(Scene change data)
* * * *

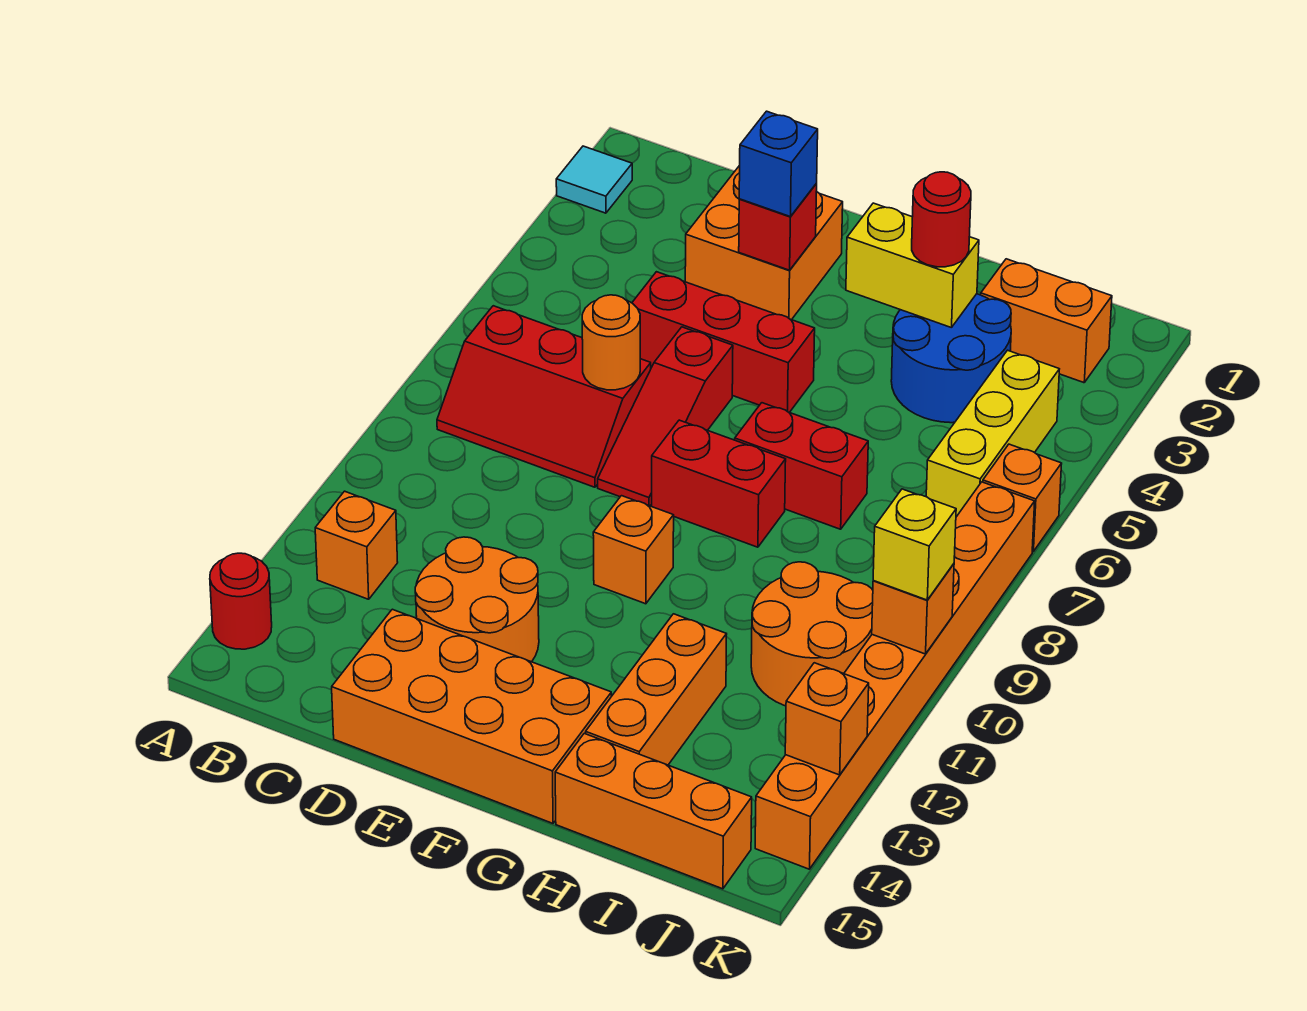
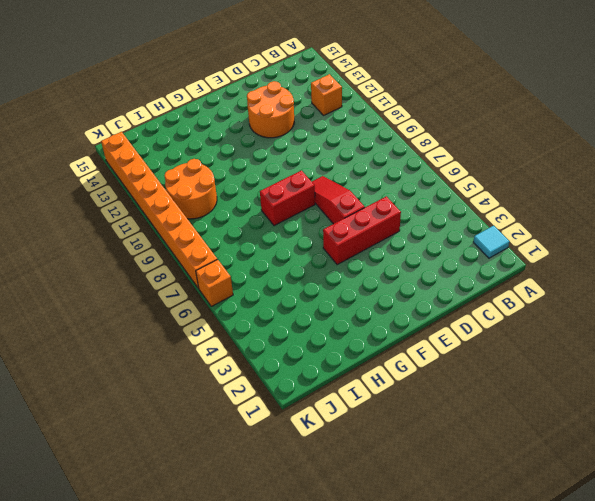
none -> red 1x1 round brick [210,553,272,649]
none -> red 2x3 slope [437,306,651,487]
none -> orange 2x2 brick [685,166,843,320]

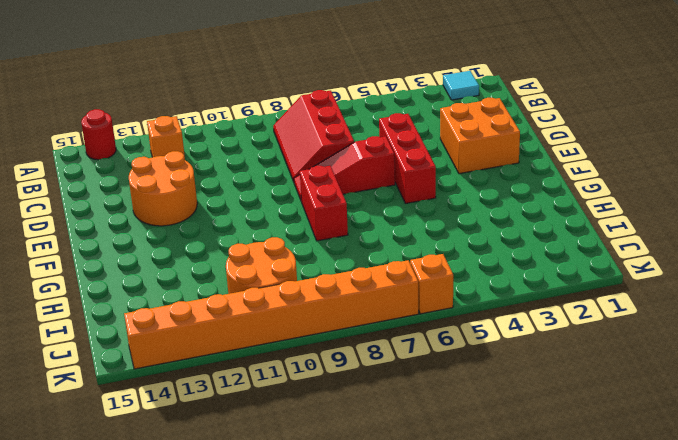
none -> orange 2x4 brick [332,609,611,823]
none -> orange 1x1 brick [593,496,674,604]
none -> red 1x2 brick [735,403,868,529]

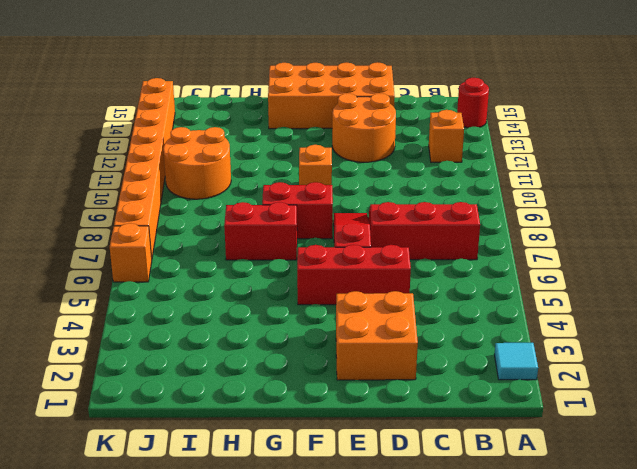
none -> blue 2x2 round brick [891,294,1011,423]
none -> orange 1x3 brick [586,614,727,765]
none -> orange 1x3 brick [555,733,752,889]

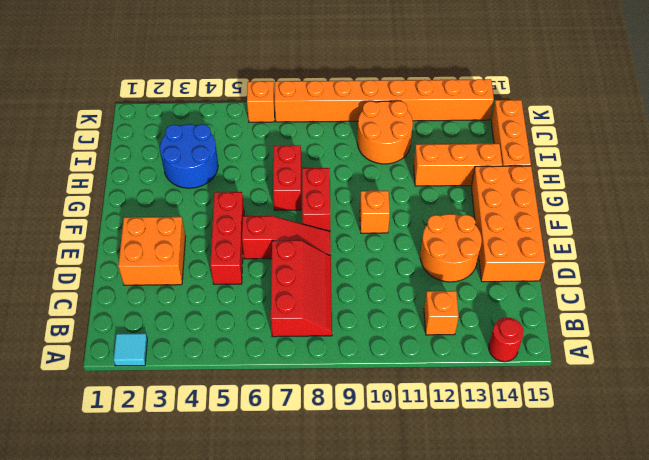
none -> orange 1x2 brick [981,259,1112,383]
none -> yellow 1x3 brick [926,350,1059,517]
none -> orange 1x1 round brick [582,295,640,390]

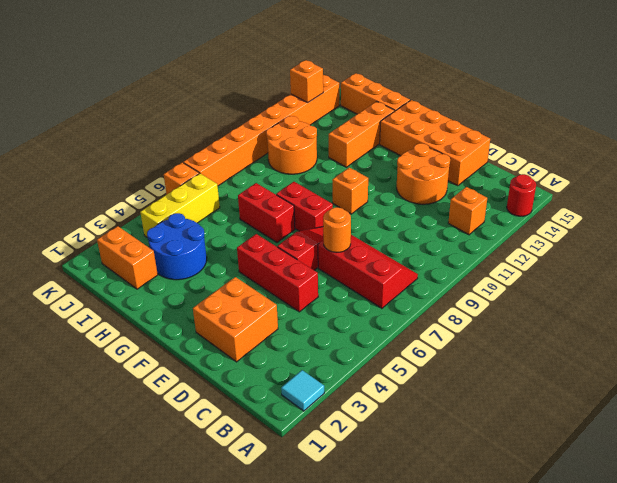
none -> red 1x1 brick [739,184,817,270]
none -> yellow 1x2 brick [846,203,979,328]
none -> orange 1x1 brick [872,564,954,654]

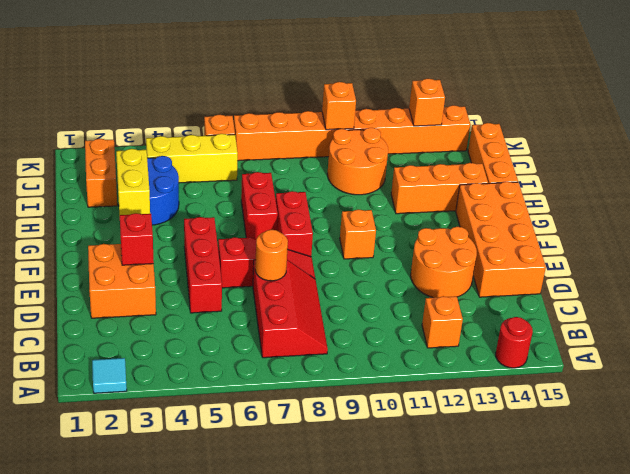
none -> blue 1x1 brick [739,111,818,217]
none -> red 1x1 round brick [912,172,971,267]
none -> yellow 1x1 brick [873,489,956,600]

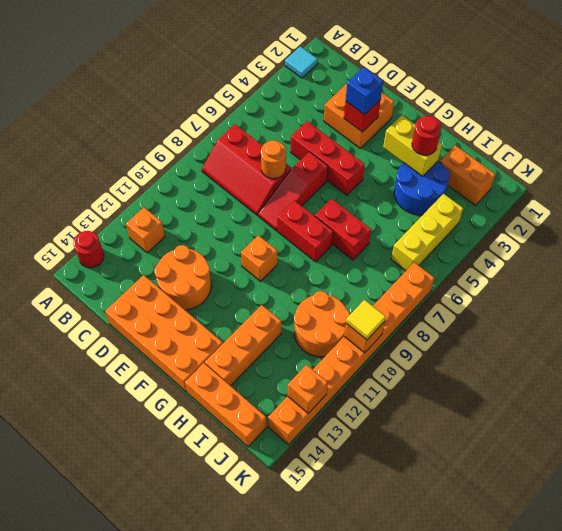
yellow 1x1 tile [346,300,386,340] -> yellow 1x1 brick [873,489,956,600]
none -> orange 1x1 brick [983,444,1062,551]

* * * *

- TASK BRIEF -
Could you output all of the records exactly, without their pictures?

- RESPONSE TO THE EXERCISE -
none -> red 1x1 round brick [210,553,272,649]
none -> red 2x3 slope [437,306,651,487]
none -> orange 2x2 brick [685,166,843,320]

none -> orange 2x4 brick [332,609,611,823]
none -> orange 1x1 brick [593,496,674,604]
none -> red 1x2 brick [735,403,868,529]

none -> blue 2x2 round brick [891,294,1011,423]
none -> orange 1x3 brick [586,614,727,765]
none -> orange 1x3 brick [555,733,752,889]

none -> orange 1x2 brick [981,259,1112,383]
none -> yellow 1x3 brick [926,350,1059,517]
none -> orange 1x1 round brick [582,295,640,390]

none -> red 1x1 brick [739,184,817,270]
none -> yellow 1x2 brick [846,203,979,328]
none -> orange 1x1 brick [872,564,954,654]

none -> blue 1x1 brick [739,111,818,217]
none -> red 1x1 round brick [912,172,971,267]
none -> yellow 1x1 brick [873,489,956,600]

yellow 1x1 tile [346,300,386,340] -> yellow 1x1 brick [873,489,956,600]
none -> orange 1x1 brick [983,444,1062,551]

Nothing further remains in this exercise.